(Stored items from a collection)
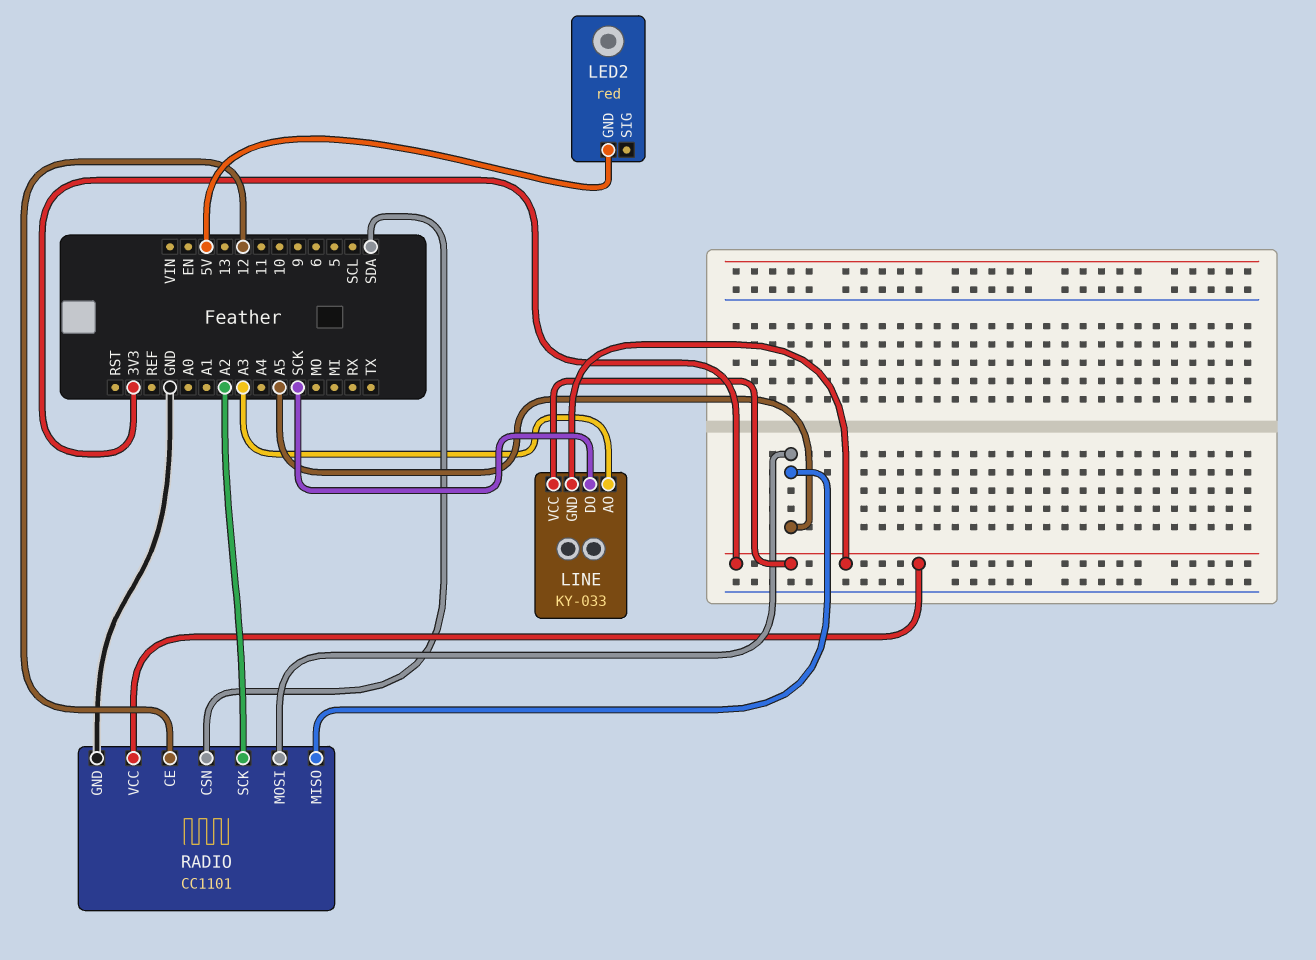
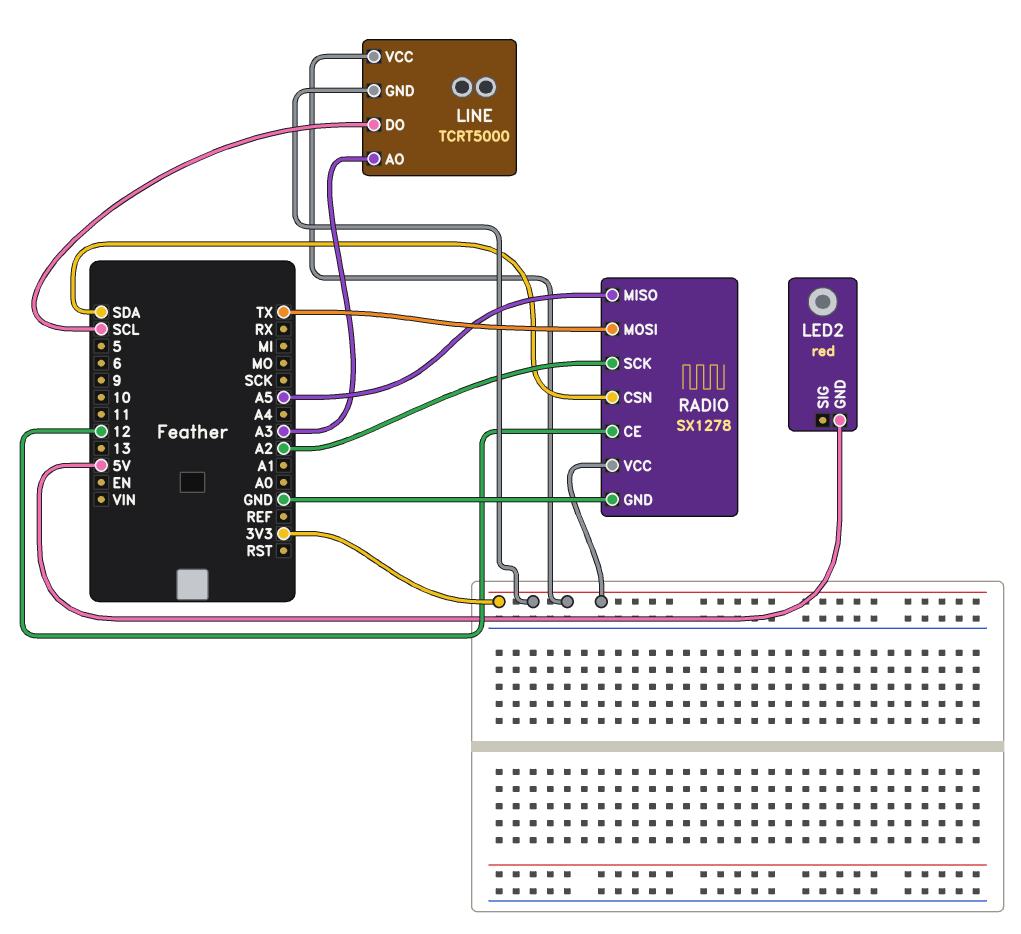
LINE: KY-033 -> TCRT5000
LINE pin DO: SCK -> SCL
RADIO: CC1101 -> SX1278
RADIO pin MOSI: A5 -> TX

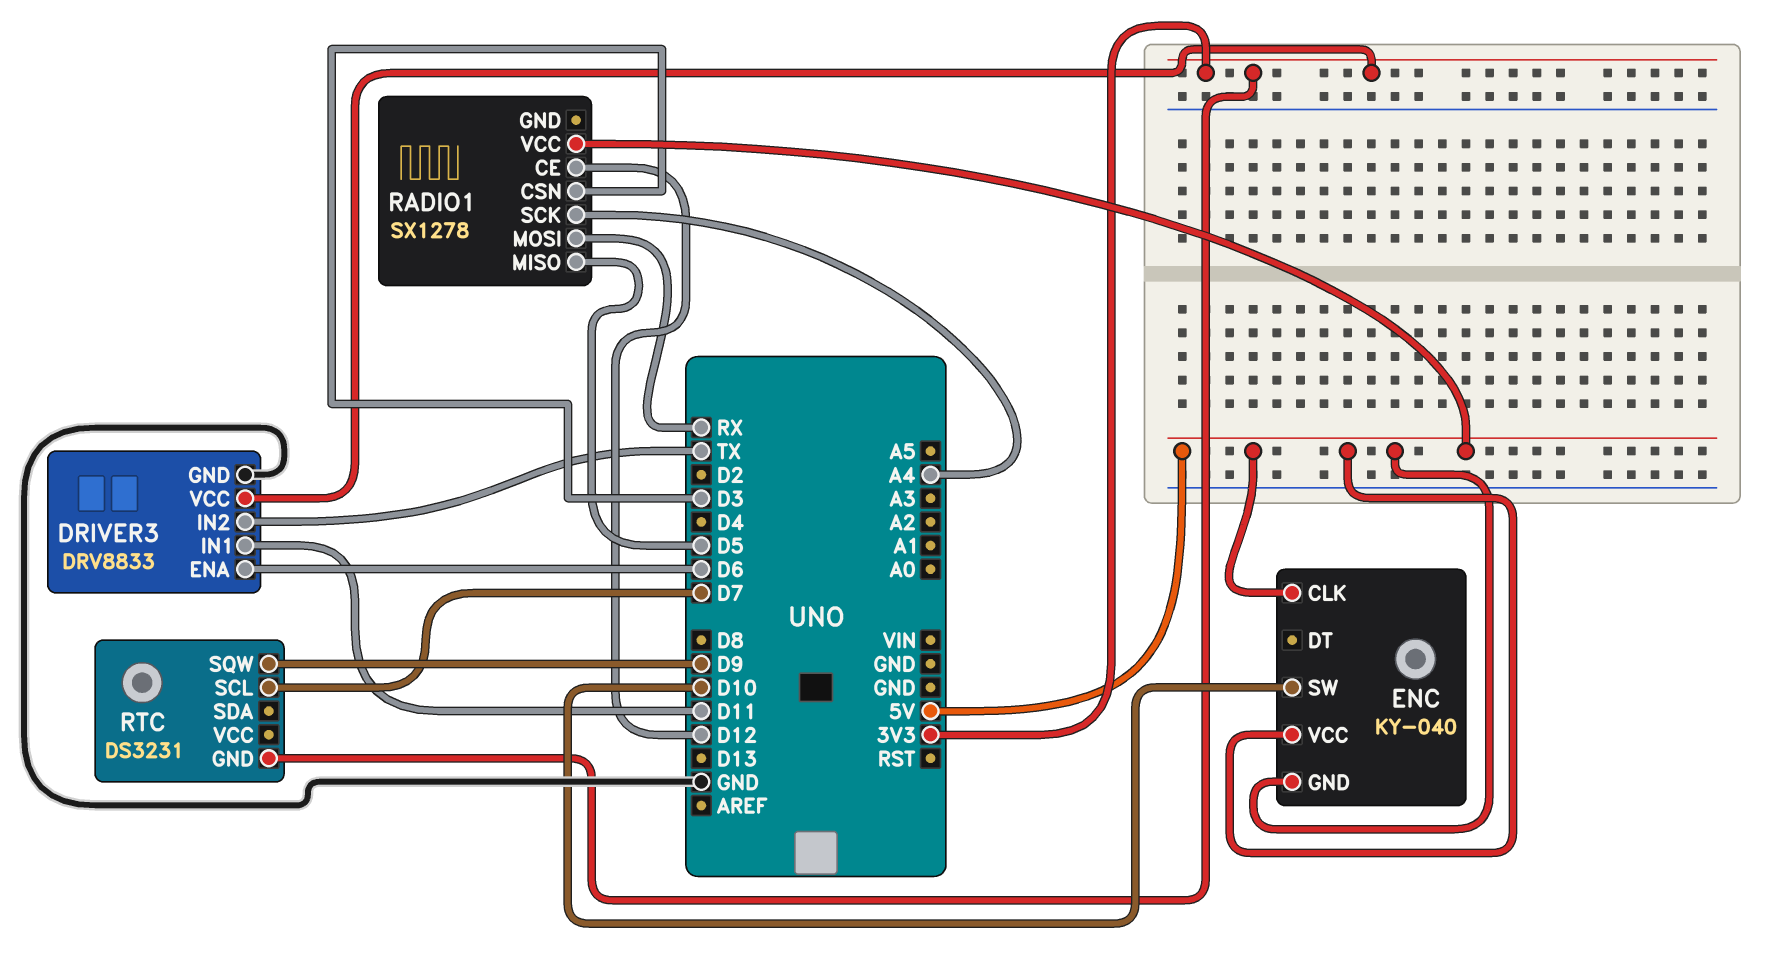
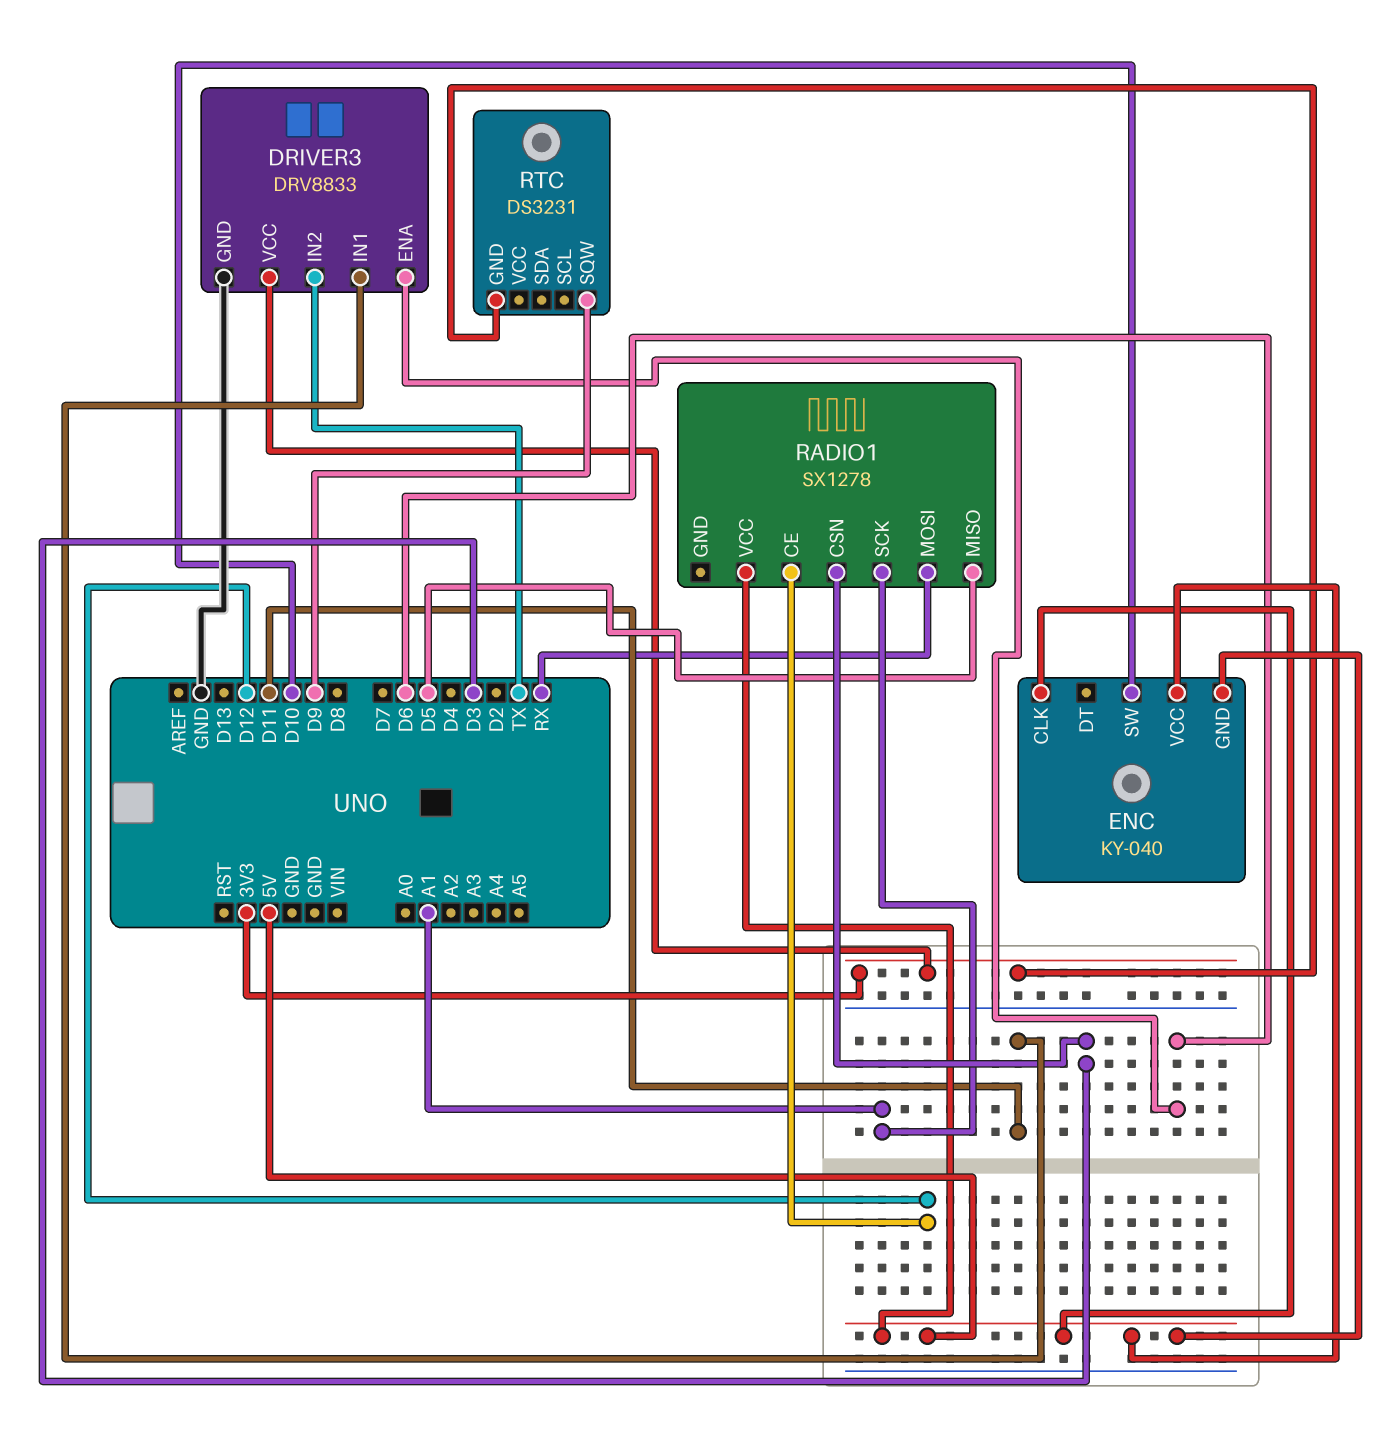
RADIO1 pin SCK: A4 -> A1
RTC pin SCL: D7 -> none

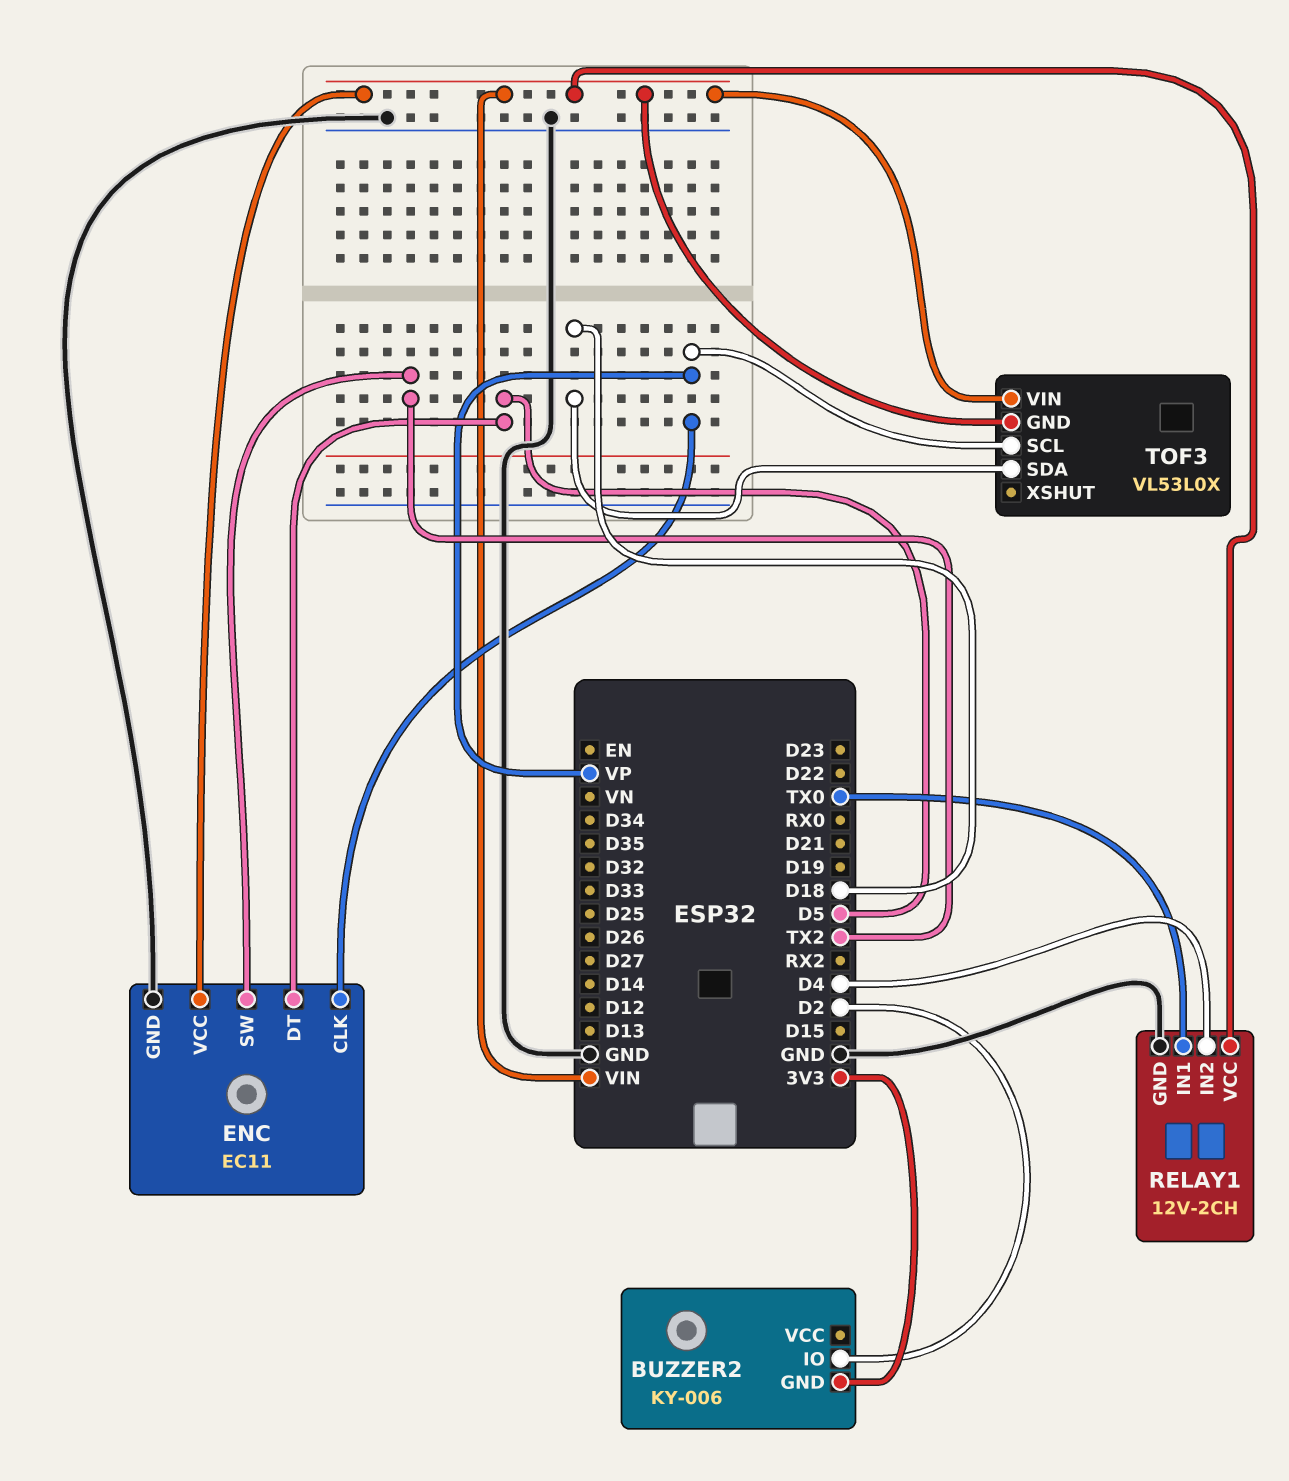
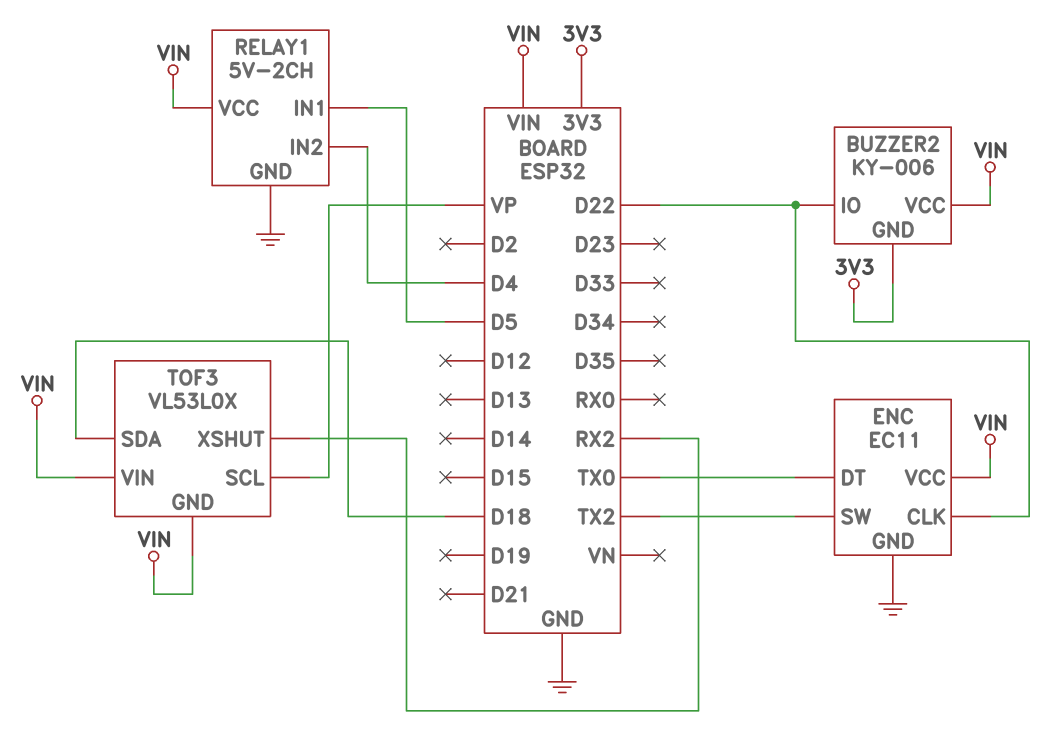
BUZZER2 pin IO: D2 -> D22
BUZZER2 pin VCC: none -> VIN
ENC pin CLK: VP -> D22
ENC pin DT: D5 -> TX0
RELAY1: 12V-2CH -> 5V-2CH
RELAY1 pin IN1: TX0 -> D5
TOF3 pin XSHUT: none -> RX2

■ Task prompt ■
For this exercise, write out exactly the lines from the one with "RADIO1 pin SCK: A4 -> A1" through the last line of the records, inclusive, and leave each picture out.

■ Task answer ■
RADIO1 pin SCK: A4 -> A1
RTC pin SCL: D7 -> none

BUZZER2 pin IO: D2 -> D22
BUZZER2 pin VCC: none -> VIN
ENC pin CLK: VP -> D22
ENC pin DT: D5 -> TX0
RELAY1: 12V-2CH -> 5V-2CH
RELAY1 pin IN1: TX0 -> D5
TOF3 pin XSHUT: none -> RX2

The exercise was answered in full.